_SUPPLIED RECORDS_
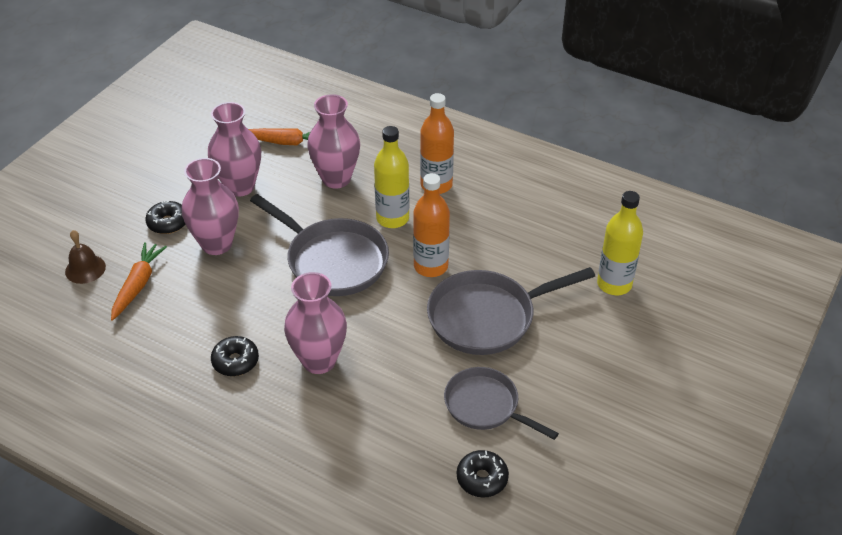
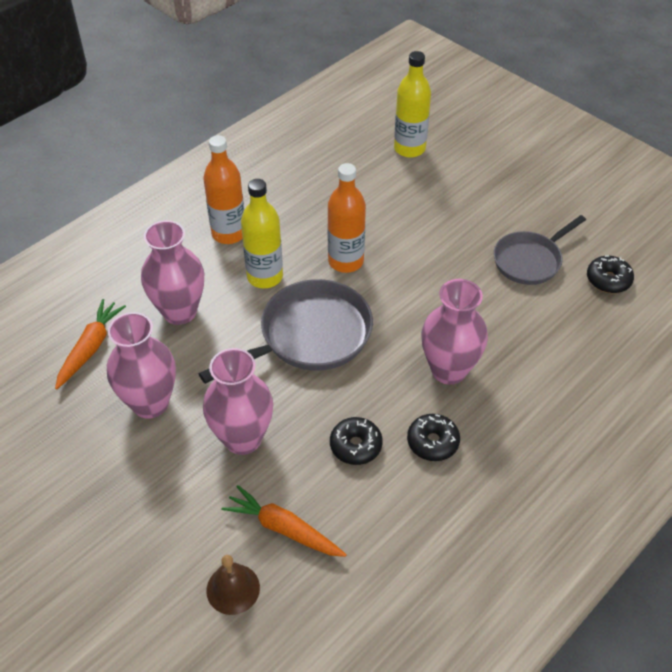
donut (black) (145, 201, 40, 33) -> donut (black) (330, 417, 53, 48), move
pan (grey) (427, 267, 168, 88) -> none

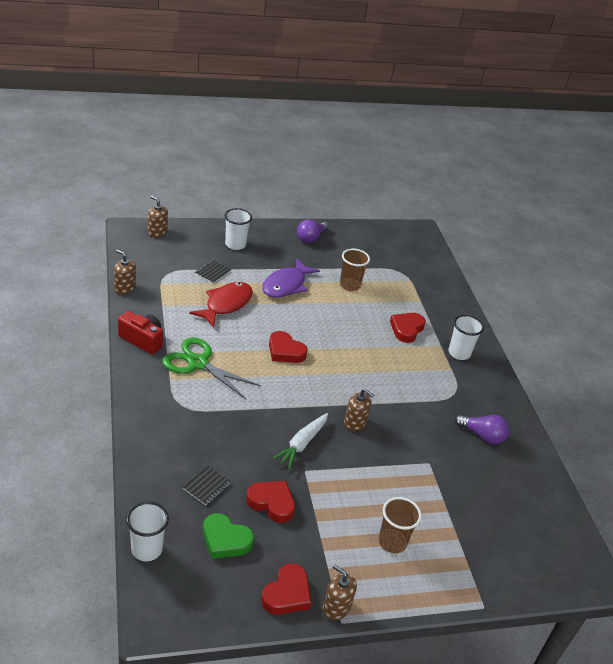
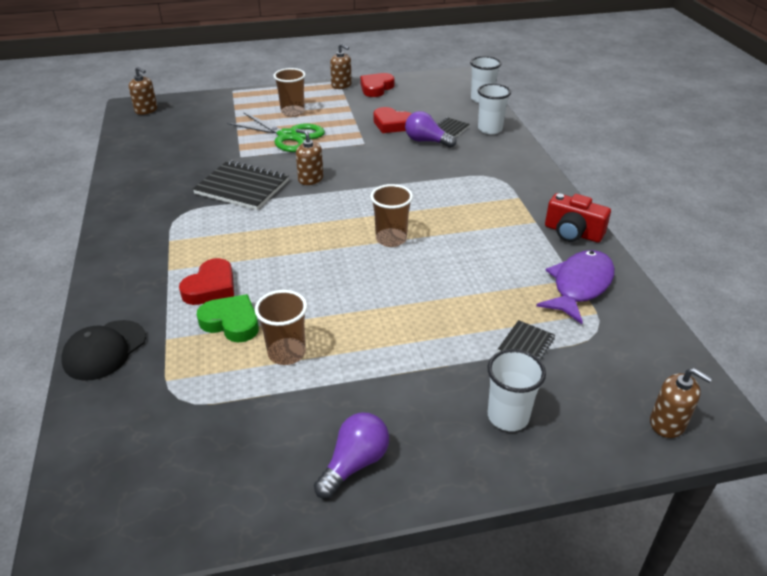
soap dispenser (brown) (114, 250, 22, 45) -> soap dispenser (brown) (129, 67, 28, 48), move
scissors (green) (162, 337, 99, 62) -> scissors (green) (227, 112, 98, 40), move
fish (red) (189, 282, 64, 45) -> none
heart (green) (203, 513, 51, 46) -> heart (green) (197, 294, 62, 49), move
fish (purple) (262, 259, 58, 39) -> fish (purple) (536, 250, 79, 74), move
heart (red) (269, 331, 39, 32) -> cup (brown) (370, 184, 43, 63)
carrot (white) (272, 413, 56, 56) -> none
cup (white) (449, 315, 35, 45) -> cup (white) (478, 84, 33, 50), move
light bulb (purple) (455, 414, 54, 30) -> light bulb (purple) (405, 111, 52, 37), move
none -> cap (black) (61, 320, 85, 61)
none -> notebook (black) (193, 160, 96, 50)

_WHAT TO DO_
For this exercise, retype the listing above word for word and omit the pictures.

_RESULT FOR THIS TASK_
donut (black) (145, 201, 40, 33) -> donut (black) (330, 417, 53, 48), move
pan (grey) (427, 267, 168, 88) -> none

soap dispenser (brown) (114, 250, 22, 45) -> soap dispenser (brown) (129, 67, 28, 48), move
scissors (green) (162, 337, 99, 62) -> scissors (green) (227, 112, 98, 40), move
fish (red) (189, 282, 64, 45) -> none
heart (green) (203, 513, 51, 46) -> heart (green) (197, 294, 62, 49), move
fish (purple) (262, 259, 58, 39) -> fish (purple) (536, 250, 79, 74), move
heart (red) (269, 331, 39, 32) -> cup (brown) (370, 184, 43, 63)
carrot (white) (272, 413, 56, 56) -> none
cup (white) (449, 315, 35, 45) -> cup (white) (478, 84, 33, 50), move
light bulb (purple) (455, 414, 54, 30) -> light bulb (purple) (405, 111, 52, 37), move
none -> cap (black) (61, 320, 85, 61)
none -> notebook (black) (193, 160, 96, 50)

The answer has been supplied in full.